Raw data START
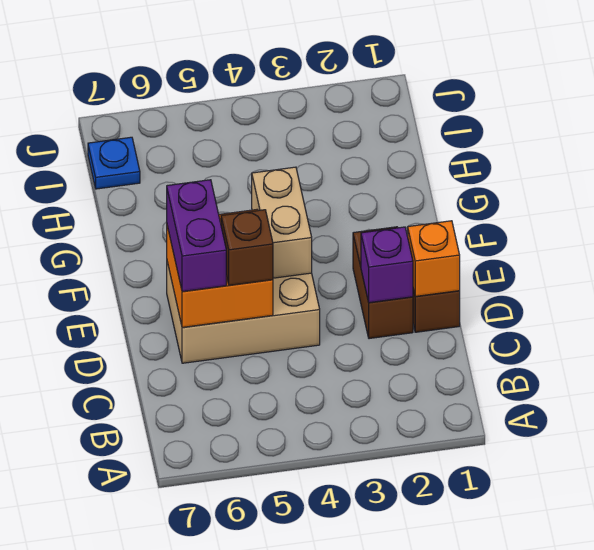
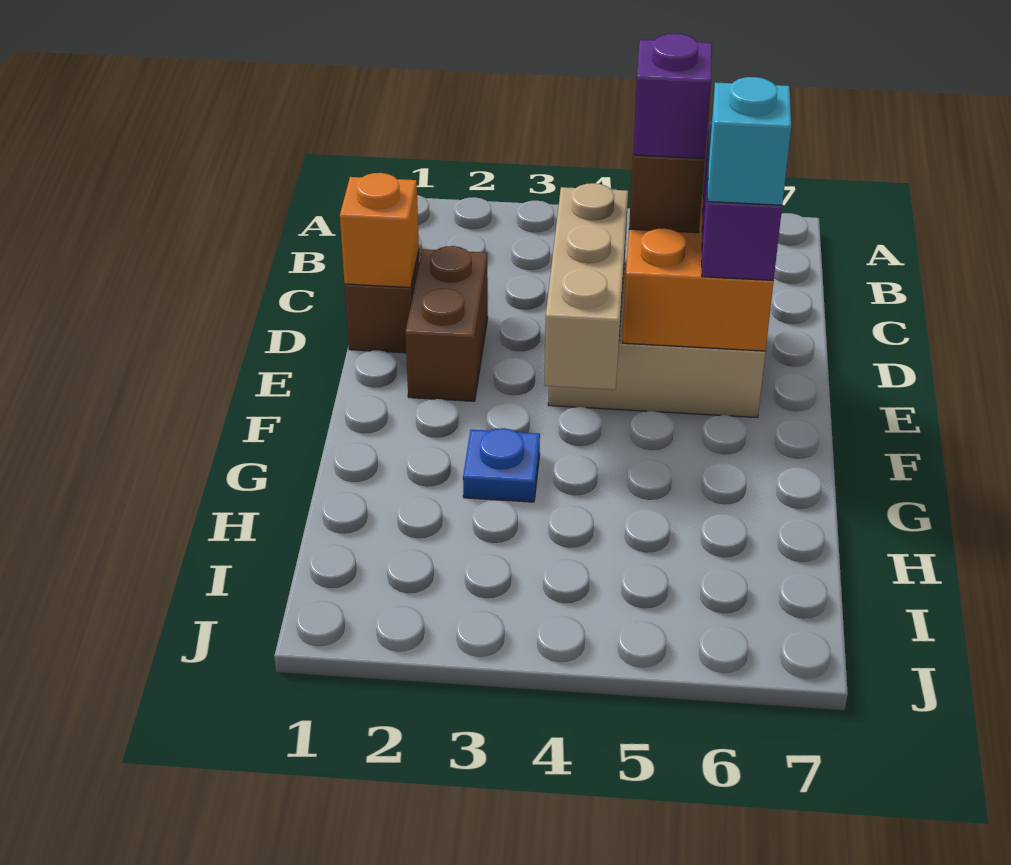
purple brick D2 level 2 -> purple brick D5 level 4
tan brick E4:F4 level 2 -> tan brick D4:F4 level 2
none -> cyan brick E6 level 4
blue plate I7 level 1 -> blue plate G3 level 1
Raw data END
Give the listing again exactly, but omit each image.

▶ _Exercise output_:
purple brick D2 level 2 -> purple brick D5 level 4
tan brick E4:F4 level 2 -> tan brick D4:F4 level 2
none -> cyan brick E6 level 4
blue plate I7 level 1 -> blue plate G3 level 1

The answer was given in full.